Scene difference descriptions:
⟨

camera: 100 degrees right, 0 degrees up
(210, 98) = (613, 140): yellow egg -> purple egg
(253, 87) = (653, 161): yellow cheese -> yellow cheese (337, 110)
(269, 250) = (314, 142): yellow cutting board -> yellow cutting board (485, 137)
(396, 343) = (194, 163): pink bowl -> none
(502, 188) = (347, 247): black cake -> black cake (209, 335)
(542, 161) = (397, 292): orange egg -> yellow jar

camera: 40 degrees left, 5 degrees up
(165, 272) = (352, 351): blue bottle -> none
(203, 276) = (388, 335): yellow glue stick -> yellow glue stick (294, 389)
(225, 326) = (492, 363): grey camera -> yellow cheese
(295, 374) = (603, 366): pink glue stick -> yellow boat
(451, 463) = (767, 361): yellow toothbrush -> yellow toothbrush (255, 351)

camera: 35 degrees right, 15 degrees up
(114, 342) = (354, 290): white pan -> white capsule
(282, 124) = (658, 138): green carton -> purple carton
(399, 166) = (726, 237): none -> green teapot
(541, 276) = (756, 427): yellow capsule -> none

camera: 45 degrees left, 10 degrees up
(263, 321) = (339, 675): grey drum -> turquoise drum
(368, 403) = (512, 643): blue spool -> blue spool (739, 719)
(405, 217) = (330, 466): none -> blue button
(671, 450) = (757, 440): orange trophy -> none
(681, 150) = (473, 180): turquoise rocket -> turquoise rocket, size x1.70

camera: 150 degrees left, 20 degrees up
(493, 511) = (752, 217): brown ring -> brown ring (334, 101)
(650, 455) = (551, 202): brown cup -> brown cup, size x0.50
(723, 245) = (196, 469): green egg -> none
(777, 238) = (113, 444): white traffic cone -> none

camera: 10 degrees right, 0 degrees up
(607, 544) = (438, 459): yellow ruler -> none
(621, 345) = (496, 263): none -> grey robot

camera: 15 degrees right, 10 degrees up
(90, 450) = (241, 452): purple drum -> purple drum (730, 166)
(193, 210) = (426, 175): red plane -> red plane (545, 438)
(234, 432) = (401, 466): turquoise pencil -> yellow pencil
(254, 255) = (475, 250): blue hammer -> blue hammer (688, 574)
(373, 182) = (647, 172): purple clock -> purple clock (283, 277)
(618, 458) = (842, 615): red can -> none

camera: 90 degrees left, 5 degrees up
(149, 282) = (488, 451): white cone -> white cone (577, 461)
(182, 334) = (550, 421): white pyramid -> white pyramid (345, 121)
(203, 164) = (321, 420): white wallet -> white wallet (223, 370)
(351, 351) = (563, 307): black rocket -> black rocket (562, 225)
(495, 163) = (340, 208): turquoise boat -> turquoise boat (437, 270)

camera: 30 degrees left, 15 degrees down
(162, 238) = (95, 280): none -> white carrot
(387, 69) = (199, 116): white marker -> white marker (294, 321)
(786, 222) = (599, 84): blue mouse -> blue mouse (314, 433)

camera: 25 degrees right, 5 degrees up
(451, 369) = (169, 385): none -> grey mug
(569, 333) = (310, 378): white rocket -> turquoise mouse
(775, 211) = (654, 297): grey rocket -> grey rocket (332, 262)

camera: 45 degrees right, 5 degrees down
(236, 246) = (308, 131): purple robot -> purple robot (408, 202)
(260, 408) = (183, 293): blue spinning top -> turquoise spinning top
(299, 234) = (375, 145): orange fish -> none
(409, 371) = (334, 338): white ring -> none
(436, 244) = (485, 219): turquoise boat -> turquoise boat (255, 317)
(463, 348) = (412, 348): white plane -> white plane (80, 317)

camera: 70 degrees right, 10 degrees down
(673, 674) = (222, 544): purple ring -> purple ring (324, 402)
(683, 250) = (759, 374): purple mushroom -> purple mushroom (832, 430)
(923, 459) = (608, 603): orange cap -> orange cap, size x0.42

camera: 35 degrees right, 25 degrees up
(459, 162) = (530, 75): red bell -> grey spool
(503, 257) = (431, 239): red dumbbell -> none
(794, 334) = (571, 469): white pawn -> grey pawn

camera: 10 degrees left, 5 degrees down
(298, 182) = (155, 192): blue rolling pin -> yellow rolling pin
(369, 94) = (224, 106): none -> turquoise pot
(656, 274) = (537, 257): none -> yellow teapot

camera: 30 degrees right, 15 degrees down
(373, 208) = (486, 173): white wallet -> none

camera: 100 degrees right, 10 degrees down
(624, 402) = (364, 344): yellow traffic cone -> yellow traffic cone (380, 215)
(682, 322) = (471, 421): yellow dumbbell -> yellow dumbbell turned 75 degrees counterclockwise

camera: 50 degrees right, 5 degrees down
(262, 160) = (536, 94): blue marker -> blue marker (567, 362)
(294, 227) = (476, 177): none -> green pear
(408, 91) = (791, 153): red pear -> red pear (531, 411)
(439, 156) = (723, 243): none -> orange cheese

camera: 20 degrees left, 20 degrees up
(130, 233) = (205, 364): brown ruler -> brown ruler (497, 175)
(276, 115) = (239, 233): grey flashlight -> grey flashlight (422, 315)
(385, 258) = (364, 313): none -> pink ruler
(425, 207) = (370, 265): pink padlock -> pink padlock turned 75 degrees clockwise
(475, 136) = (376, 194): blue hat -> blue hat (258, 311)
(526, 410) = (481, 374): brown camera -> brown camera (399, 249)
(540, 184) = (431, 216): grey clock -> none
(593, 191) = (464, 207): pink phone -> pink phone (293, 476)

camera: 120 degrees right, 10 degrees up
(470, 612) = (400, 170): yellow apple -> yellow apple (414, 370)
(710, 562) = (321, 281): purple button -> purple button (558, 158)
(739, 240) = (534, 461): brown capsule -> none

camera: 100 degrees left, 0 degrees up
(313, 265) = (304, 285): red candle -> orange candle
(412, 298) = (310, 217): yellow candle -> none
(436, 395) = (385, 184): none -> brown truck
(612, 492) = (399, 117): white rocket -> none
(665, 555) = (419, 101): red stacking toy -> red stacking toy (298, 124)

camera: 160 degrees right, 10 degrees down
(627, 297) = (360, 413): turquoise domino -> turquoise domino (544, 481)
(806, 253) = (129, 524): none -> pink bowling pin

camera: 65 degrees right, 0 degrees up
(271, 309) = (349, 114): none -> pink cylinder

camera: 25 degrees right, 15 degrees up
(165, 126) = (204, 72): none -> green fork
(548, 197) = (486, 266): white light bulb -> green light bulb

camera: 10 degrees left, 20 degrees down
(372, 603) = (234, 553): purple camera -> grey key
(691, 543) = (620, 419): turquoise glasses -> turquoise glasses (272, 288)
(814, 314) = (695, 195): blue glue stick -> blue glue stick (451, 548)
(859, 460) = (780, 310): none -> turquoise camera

⟩

**Aim of the exercise**
Only the count should be given: the number of lines in the entries above containing the word "purple".

**Response**
9